_Work task_:
Everything from the line containing "LIGHT3 pin OUT: A3 -> A1" through the end of the entries below must be set down exactly, and nothing else.

_Supplied records_:
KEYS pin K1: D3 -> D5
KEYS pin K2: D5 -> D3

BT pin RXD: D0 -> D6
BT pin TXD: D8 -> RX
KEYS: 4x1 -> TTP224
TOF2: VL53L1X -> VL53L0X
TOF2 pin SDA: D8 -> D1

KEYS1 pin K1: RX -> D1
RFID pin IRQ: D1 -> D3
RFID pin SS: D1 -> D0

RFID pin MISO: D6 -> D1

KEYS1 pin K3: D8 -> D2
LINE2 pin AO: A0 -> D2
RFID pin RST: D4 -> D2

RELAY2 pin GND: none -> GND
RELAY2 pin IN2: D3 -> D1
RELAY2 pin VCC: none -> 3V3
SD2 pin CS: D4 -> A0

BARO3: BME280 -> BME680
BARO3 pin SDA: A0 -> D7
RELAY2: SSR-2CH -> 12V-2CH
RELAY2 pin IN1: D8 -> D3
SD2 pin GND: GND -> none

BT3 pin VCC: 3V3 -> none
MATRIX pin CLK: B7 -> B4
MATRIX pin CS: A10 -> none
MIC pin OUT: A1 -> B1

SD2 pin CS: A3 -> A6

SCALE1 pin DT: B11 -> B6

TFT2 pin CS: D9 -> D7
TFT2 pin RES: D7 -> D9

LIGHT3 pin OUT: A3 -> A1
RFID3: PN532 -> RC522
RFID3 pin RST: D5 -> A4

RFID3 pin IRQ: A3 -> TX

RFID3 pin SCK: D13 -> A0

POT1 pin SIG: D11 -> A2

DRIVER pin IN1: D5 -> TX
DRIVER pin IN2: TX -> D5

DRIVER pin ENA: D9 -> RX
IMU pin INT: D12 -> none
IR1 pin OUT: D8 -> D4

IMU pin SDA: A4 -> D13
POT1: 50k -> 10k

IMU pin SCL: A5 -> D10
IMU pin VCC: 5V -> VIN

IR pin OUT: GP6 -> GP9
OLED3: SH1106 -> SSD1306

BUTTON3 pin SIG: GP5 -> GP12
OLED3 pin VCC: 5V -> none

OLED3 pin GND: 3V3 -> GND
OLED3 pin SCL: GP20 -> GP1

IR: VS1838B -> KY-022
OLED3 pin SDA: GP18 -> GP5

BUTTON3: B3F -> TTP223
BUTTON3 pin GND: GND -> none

_Written answer_:
LIGHT3 pin OUT: A3 -> A1
RFID3: PN532 -> RC522
RFID3 pin RST: D5 -> A4

RFID3 pin IRQ: A3 -> TX

RFID3 pin SCK: D13 -> A0

POT1 pin SIG: D11 -> A2

DRIVER pin IN1: D5 -> TX
DRIVER pin IN2: TX -> D5

DRIVER pin ENA: D9 -> RX
IMU pin INT: D12 -> none
IR1 pin OUT: D8 -> D4

IMU pin SDA: A4 -> D13
POT1: 50k -> 10k

IMU pin SCL: A5 -> D10
IMU pin VCC: 5V -> VIN

IR pin OUT: GP6 -> GP9
OLED3: SH1106 -> SSD1306

BUTTON3 pin SIG: GP5 -> GP12
OLED3 pin VCC: 5V -> none

OLED3 pin GND: 3V3 -> GND
OLED3 pin SCL: GP20 -> GP1

IR: VS1838B -> KY-022
OLED3 pin SDA: GP18 -> GP5

BUTTON3: B3F -> TTP223
BUTTON3 pin GND: GND -> none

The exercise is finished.